:: Input data

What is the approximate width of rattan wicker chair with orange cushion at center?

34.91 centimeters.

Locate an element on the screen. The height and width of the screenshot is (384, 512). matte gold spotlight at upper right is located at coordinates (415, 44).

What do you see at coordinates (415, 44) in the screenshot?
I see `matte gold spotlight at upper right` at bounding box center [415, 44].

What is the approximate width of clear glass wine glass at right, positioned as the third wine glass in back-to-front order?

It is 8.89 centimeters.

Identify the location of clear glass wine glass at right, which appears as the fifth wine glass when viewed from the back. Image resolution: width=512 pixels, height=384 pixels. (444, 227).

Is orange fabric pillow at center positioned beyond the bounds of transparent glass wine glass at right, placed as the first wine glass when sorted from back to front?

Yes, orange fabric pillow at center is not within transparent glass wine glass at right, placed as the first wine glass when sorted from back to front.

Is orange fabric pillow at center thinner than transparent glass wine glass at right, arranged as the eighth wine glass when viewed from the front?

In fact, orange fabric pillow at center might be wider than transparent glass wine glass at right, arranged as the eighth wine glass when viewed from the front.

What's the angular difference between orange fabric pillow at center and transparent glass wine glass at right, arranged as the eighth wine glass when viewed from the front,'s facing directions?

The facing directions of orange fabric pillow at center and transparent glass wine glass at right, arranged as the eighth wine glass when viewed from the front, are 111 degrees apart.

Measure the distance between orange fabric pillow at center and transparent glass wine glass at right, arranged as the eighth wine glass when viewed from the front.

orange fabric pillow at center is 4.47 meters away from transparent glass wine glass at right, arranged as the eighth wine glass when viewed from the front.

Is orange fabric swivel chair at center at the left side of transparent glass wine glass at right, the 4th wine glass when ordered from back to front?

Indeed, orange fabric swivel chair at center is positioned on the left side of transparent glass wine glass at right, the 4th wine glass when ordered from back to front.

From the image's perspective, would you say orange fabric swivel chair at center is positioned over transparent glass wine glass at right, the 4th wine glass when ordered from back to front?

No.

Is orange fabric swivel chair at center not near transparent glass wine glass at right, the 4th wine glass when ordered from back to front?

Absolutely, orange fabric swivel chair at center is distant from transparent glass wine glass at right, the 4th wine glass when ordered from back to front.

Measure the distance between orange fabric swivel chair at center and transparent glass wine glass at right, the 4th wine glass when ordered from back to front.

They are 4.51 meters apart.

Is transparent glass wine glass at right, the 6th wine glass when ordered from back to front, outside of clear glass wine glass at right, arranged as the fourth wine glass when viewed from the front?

::::

▶ _Problem_
Format all the lines of the listing above as a numbered list, omitting the blank lines.

▶ _Solved exercise_
1. What is the approximate width of rattan wicker chair with orange cushion at center?
2. 34.91 centimeters.
3. Locate an element on the screen. The height and width of the screenshot is (384, 512). matte gold spotlight at upper right is located at coordinates (415, 44).
4. What do you see at coordinates (415, 44) in the screenshot?
5. I see `matte gold spotlight at upper right` at bounding box center [415, 44].
6. What is the approximate width of clear glass wine glass at right, positioned as the third wine glass in back-to-front order?
7. It is 8.89 centimeters.
8. Identify the location of clear glass wine glass at right, which appears as the fifth wine glass when viewed from the back. Image resolution: width=512 pixels, height=384 pixels. (444, 227).
9. Is orange fabric pillow at center positioned beyond the bounds of transparent glass wine glass at right, placed as the first wine glass when sorted from back to front?
10. Yes, orange fabric pillow at center is not within transparent glass wine glass at right, placed as the first wine glass when sorted from back to front.
11. Is orange fabric pillow at center thinner than transparent glass wine glass at right, arranged as the eighth wine glass when viewed from the front?
12. In fact, orange fabric pillow at center might be wider than transparent glass wine glass at right, arranged as the eighth wine glass when viewed from the front.
13. What's the angular difference between orange fabric pillow at center and transparent glass wine glass at right, arranged as the eighth wine glass when viewed from the front,'s facing directions?
14. The facing directions of orange fabric pillow at center and transparent glass wine glass at right, arranged as the eighth wine glass when viewed from the front, are 111 degrees apart.
15. Measure the distance between orange fabric pillow at center and transparent glass wine glass at right, arranged as the eighth wine glass when viewed from the front.
16. orange fabric pillow at center is 4.47 meters away from transparent glass wine glass at right, arranged as the eighth wine glass when viewed from the front.
17. Is orange fabric swivel chair at center at the left side of transparent glass wine glass at right, the 4th wine glass when ordered from back to front?
18. Indeed, orange fabric swivel chair at center is positioned on the left side of transparent glass wine glass at right, the 4th wine glass when ordered from back to front.
19. From the image's perspective, would you say orange fabric swivel chair at center is positioned over transparent glass wine glass at right, the 4th wine glass when ordered from back to front?
20. No.
21. Is orange fabric swivel chair at center not near transparent glass wine glass at right, the 4th wine glass when ordered from back to front?
22. Absolutely, orange fabric swivel chair at center is distant from transparent glass wine glass at right, the 4th wine glass when ordered from back to front.
23. Measure the distance between orange fabric swivel chair at center and transparent glass wine glass at right, the 4th wine glass when ordered from back to front.
24. They are 4.51 meters apart.
25. Is transparent glass wine glass at right, the 6th wine glass when ordered from back to front, outside of clear glass wine glass at right, arranged as the fourth wine glass when viewed from the front?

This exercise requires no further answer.